-- Opening Marker --

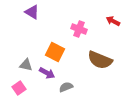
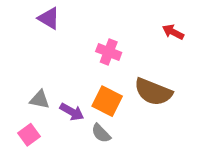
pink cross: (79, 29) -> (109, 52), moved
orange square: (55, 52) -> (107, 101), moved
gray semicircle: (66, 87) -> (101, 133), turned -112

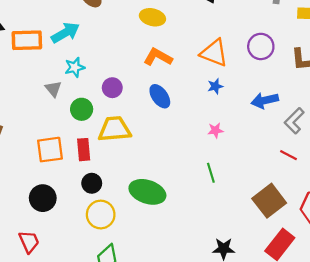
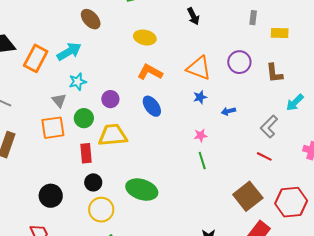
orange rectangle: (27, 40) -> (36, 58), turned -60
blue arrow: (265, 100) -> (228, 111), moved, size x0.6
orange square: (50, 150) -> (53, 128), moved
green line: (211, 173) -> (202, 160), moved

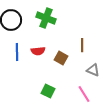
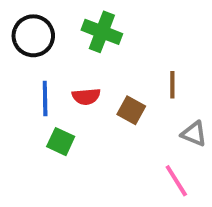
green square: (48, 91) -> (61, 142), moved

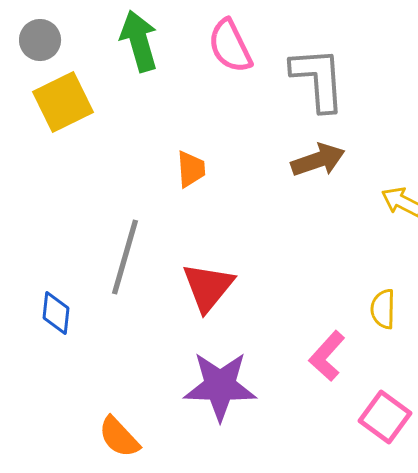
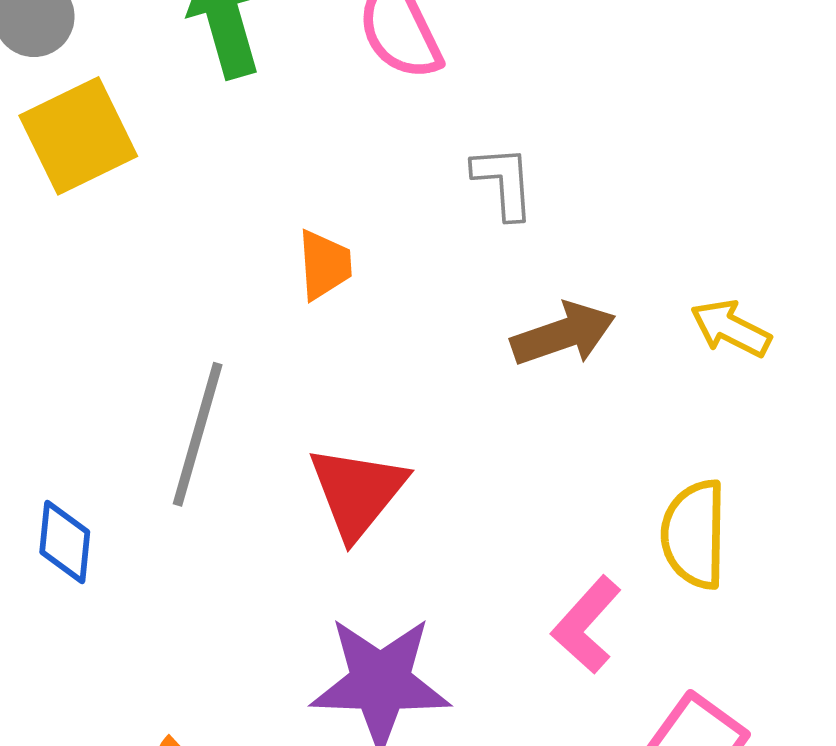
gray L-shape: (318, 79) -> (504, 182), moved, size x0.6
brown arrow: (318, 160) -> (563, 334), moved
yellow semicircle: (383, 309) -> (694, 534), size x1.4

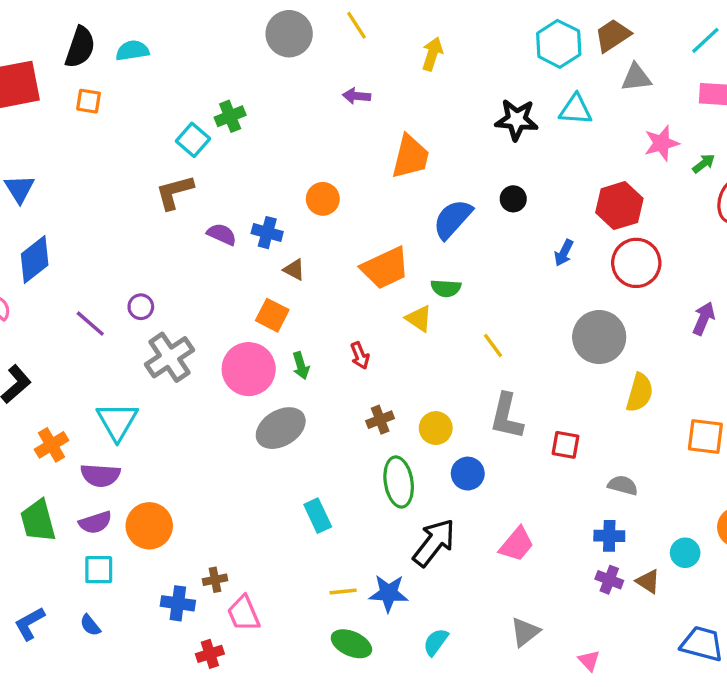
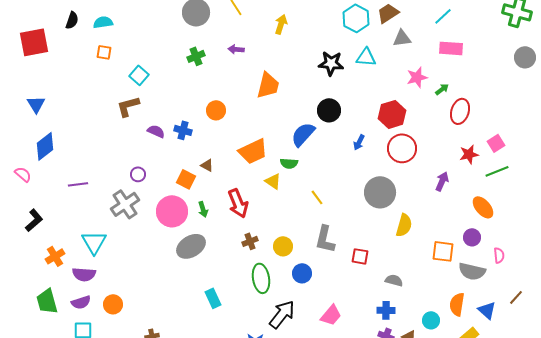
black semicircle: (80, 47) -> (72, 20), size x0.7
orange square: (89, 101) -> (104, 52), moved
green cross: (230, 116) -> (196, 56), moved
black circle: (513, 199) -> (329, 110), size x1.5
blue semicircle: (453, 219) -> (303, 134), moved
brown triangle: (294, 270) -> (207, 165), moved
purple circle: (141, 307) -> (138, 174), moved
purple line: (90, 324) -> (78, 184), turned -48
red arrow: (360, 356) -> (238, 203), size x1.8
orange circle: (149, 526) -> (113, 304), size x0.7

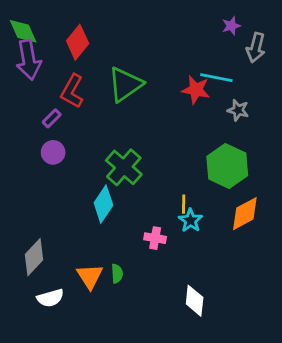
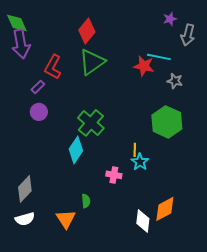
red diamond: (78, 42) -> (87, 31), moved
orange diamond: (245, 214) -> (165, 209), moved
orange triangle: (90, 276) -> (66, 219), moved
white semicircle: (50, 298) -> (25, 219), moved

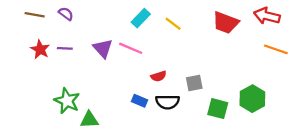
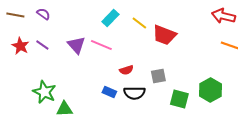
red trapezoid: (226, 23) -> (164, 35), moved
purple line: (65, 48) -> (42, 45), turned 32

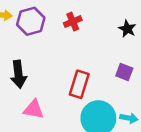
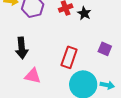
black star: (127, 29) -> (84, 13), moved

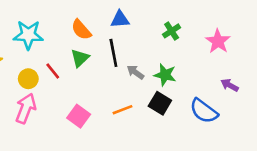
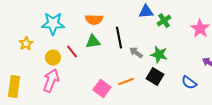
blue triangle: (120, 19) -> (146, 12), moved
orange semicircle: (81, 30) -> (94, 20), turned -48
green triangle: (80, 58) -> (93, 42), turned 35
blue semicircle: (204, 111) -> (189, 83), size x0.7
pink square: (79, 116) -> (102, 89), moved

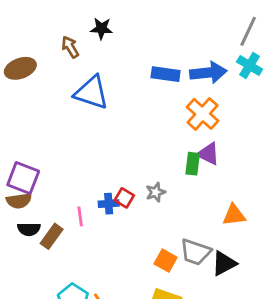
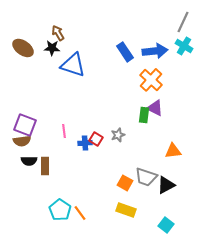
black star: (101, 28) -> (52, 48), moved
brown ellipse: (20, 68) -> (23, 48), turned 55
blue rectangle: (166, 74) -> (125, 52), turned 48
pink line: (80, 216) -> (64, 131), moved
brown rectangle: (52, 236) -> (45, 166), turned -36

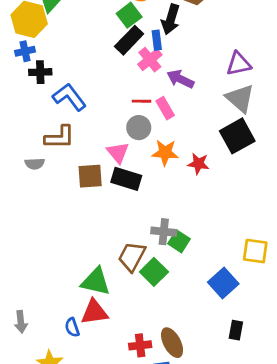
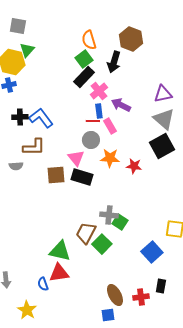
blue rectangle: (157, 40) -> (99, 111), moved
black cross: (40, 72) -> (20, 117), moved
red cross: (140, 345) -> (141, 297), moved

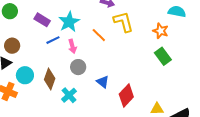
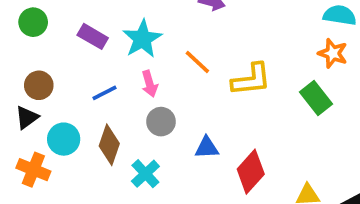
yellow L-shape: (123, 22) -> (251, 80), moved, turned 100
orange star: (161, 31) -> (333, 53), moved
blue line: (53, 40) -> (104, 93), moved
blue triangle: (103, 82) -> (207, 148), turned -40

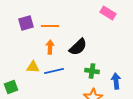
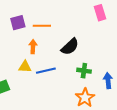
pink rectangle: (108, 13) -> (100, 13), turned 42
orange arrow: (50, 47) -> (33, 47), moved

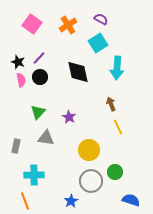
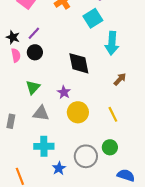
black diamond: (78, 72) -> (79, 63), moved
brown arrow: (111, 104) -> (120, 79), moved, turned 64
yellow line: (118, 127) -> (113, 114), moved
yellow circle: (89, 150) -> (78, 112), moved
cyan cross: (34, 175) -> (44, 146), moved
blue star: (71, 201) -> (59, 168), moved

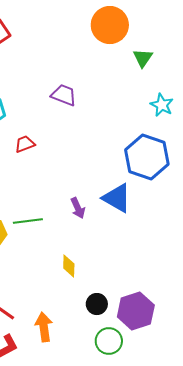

-- Closing Marker --

Activity. What the answer needs is every line from the data above with "shape" in it.

Solution to this problem.
gray L-shape: (318, 79) -> (504, 182), moved, size x0.6
yellow L-shape: (123, 22) -> (251, 80), moved, turned 100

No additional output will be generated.